*TASK INSTRUCTIONS*.
Would you return the lines between the one holding "printer: (457, 187) -> (269, 361), moved" and the one holding "corner desk: (544, 310)", inclusive, and only those, exactly as they stand in the listing below?

*DATA PROVIDED*.
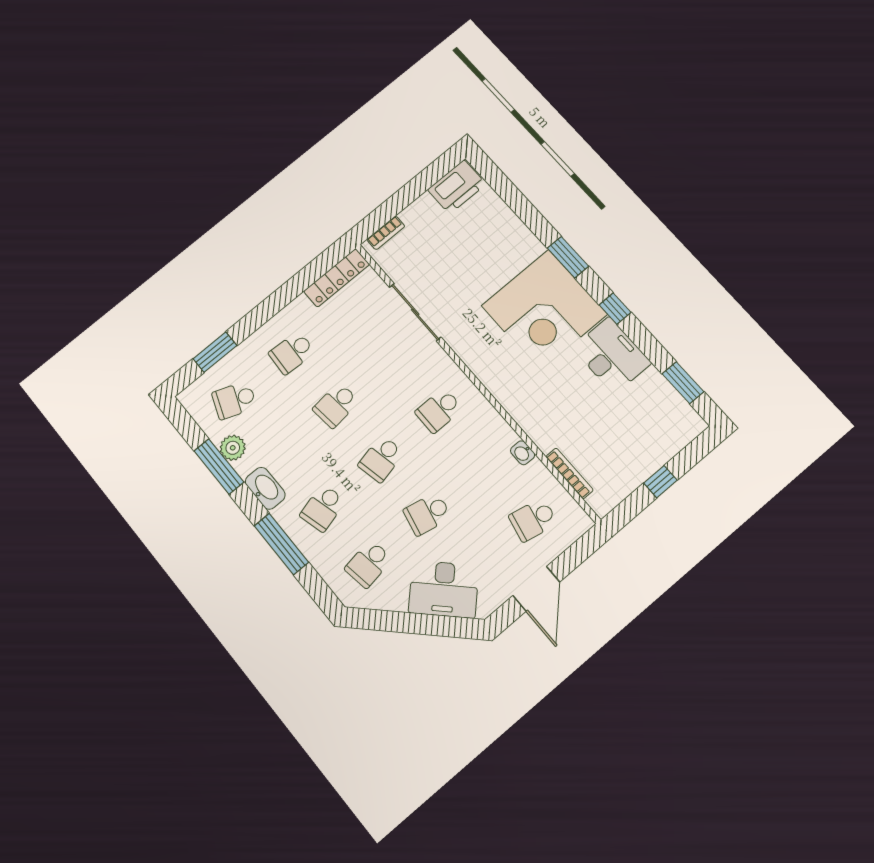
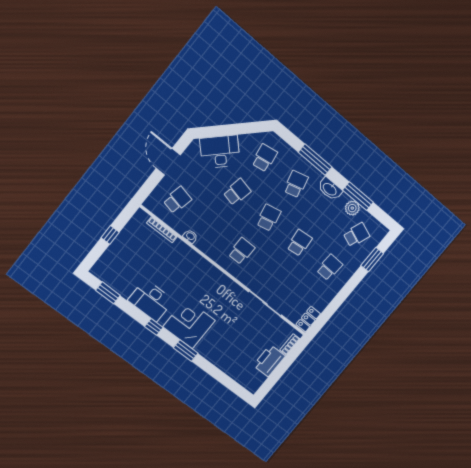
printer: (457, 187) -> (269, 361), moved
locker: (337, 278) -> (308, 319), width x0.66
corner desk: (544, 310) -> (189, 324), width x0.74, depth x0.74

---

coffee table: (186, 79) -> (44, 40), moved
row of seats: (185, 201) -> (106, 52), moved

*THE ANSWER*.
printer: (457, 187) -> (269, 361), moved
locker: (337, 278) -> (308, 319), width x0.66
corner desk: (544, 310) -> (189, 324), width x0.74, depth x0.74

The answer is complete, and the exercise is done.